(TASK):
Return the records word for word. Pictures do not belong in the copy.

(Before-and-after scene images)

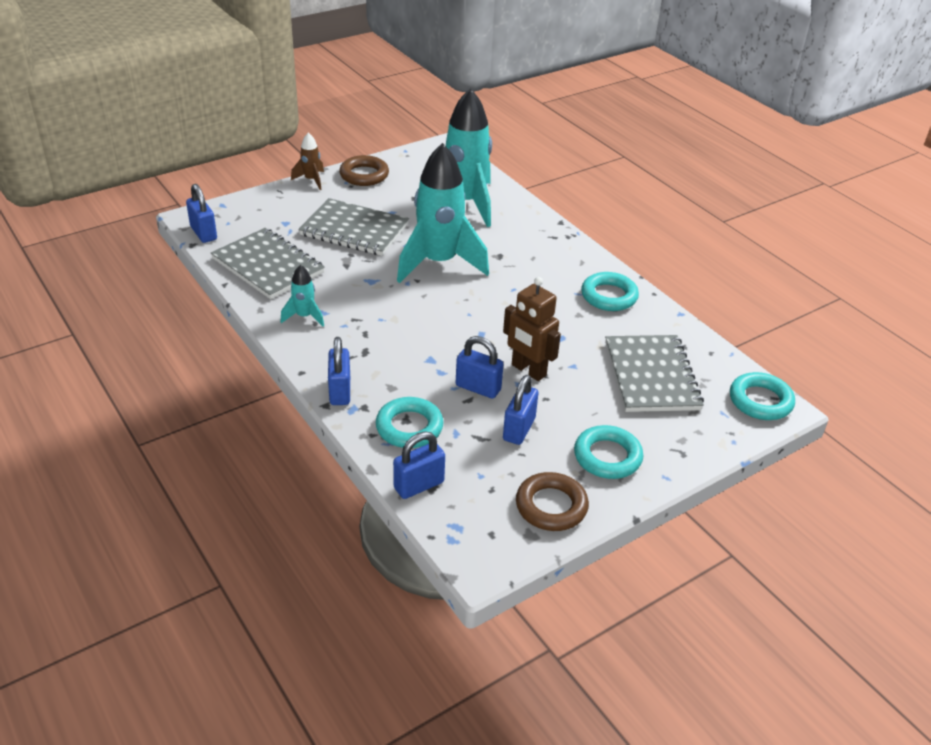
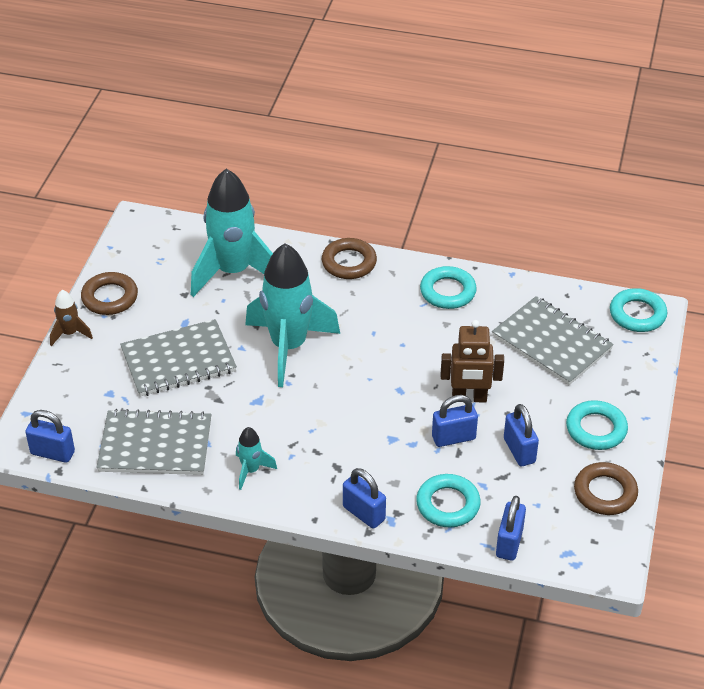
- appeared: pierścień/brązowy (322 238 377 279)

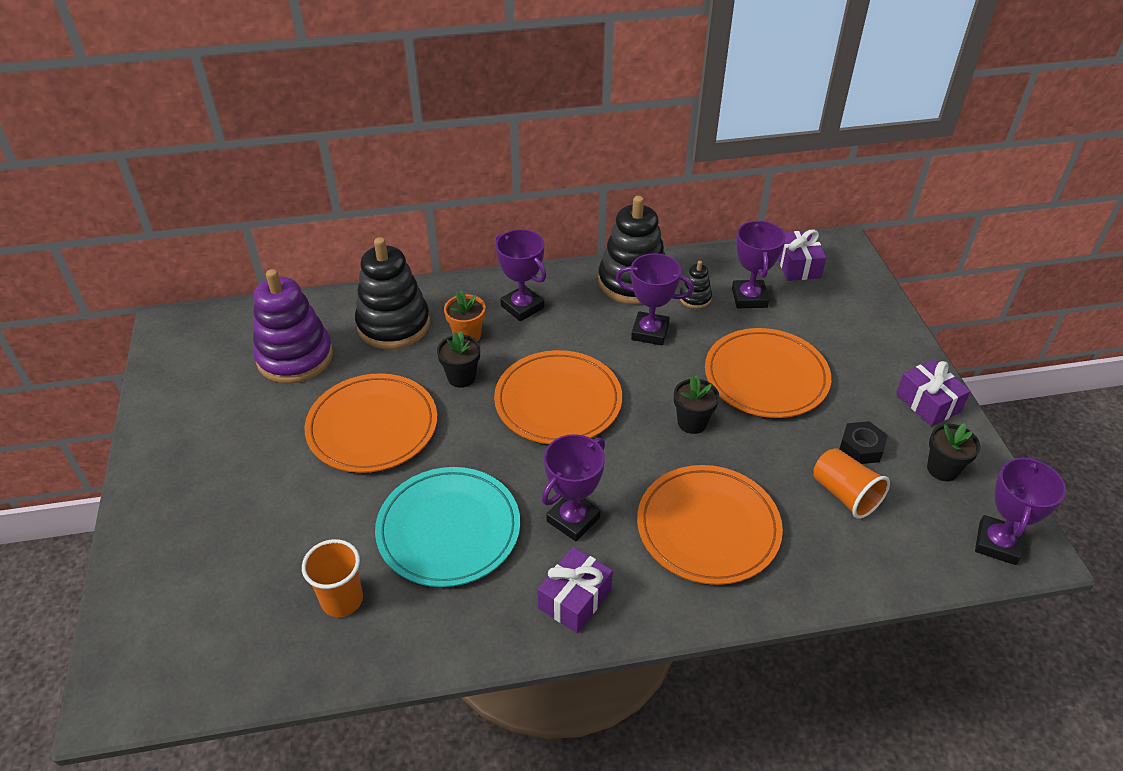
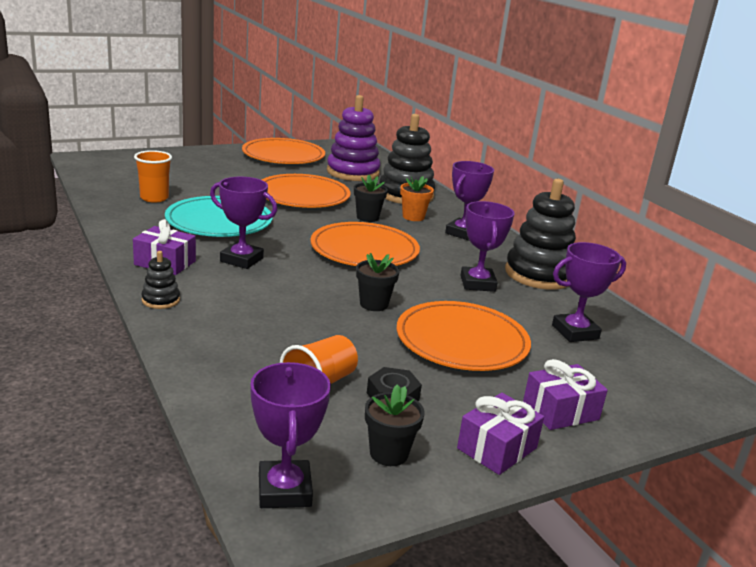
- relocated: zabawka nakładanka/czarny (680 261 712 309) to (141 251 180 309)
- relocated: talerz/pomarańczowy (637 465 783 585) to (242 138 325 164)
- spun: puchar/fioletowy (975 457 1066 565) = (250 362 331 508) 75 degrees clockwise
- relocated: prezent/fioletowy (778 230 826 281) to (523 359 608 430)

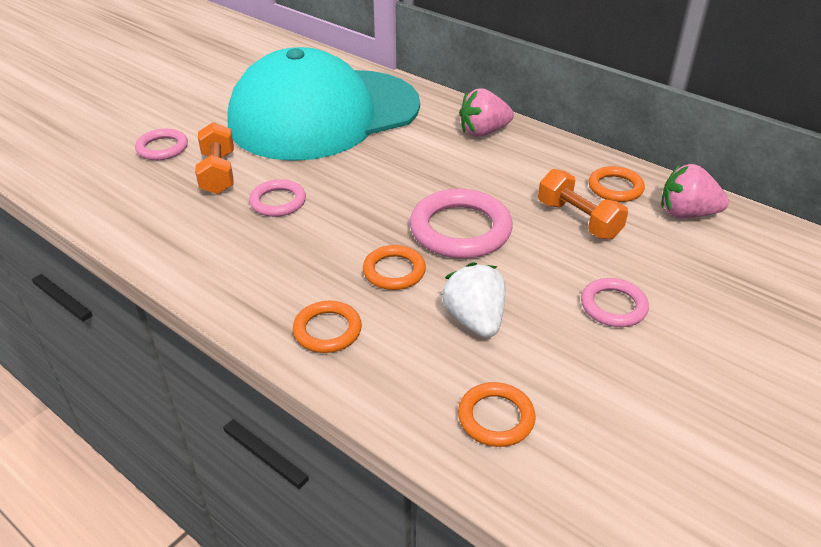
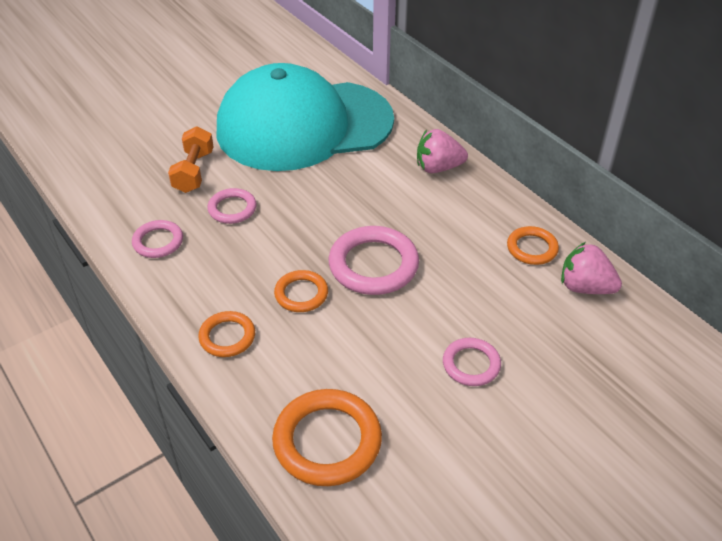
- relocated: pierścień/różowy (135 129 188 160) to (132 220 183 258)
- size: pierścień/pomarańczowy (458 382 536 447) = (272 389 382 486) x1.73
- missing: truskawka/biały (442 262 506 338)
- missing: hantel/pomarańczowy (538 169 628 240)

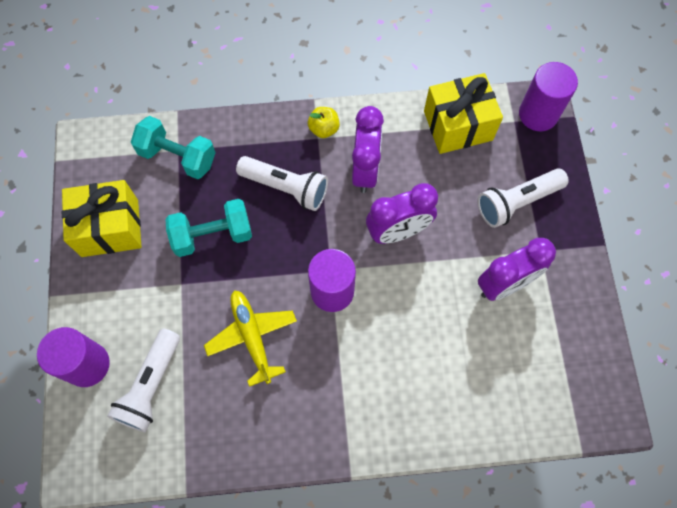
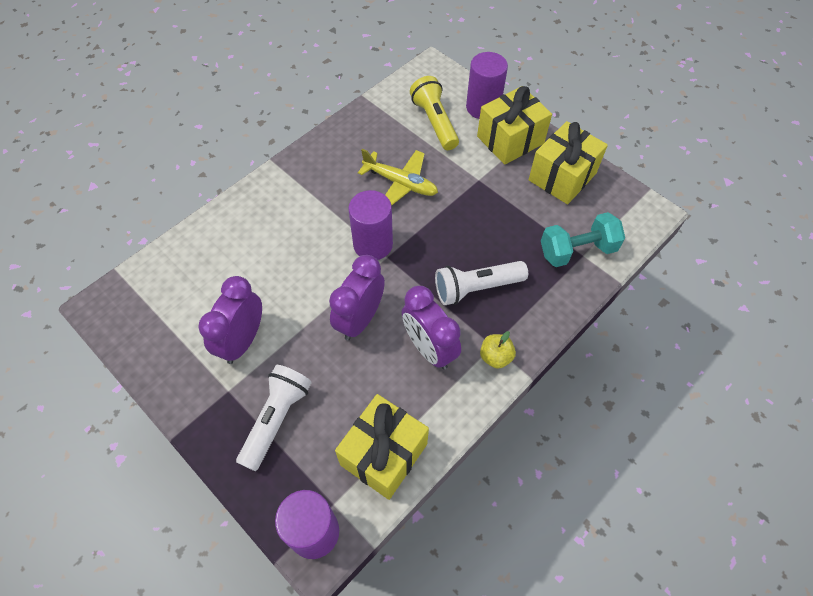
- colour: latarka/biały (107 328 180 432) to latarka/żółty (410 76 459 150)
- appeared: prezent/żółty (477 86 552 165)
- missing: hantel/turkusowy (166 199 252 257)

(TASK RESULT):
- appeared: pierścień/brązowy (322 238 377 279)

- relocated: zabawka nakładanka/czarny (680 261 712 309) to (141 251 180 309)
- relocated: talerz/pomarańczowy (637 465 783 585) to (242 138 325 164)
- spun: puchar/fioletowy (975 457 1066 565) = (250 362 331 508) 75 degrees clockwise
- relocated: prezent/fioletowy (778 230 826 281) to (523 359 608 430)

- relocated: pierścień/różowy (135 129 188 160) to (132 220 183 258)
- size: pierścień/pomarańczowy (458 382 536 447) = (272 389 382 486) x1.73
- missing: truskawka/biały (442 262 506 338)
- missing: hantel/pomarańczowy (538 169 628 240)

- colour: latarka/biały (107 328 180 432) to latarka/żółty (410 76 459 150)
- appeared: prezent/żółty (477 86 552 165)
- missing: hantel/turkusowy (166 199 252 257)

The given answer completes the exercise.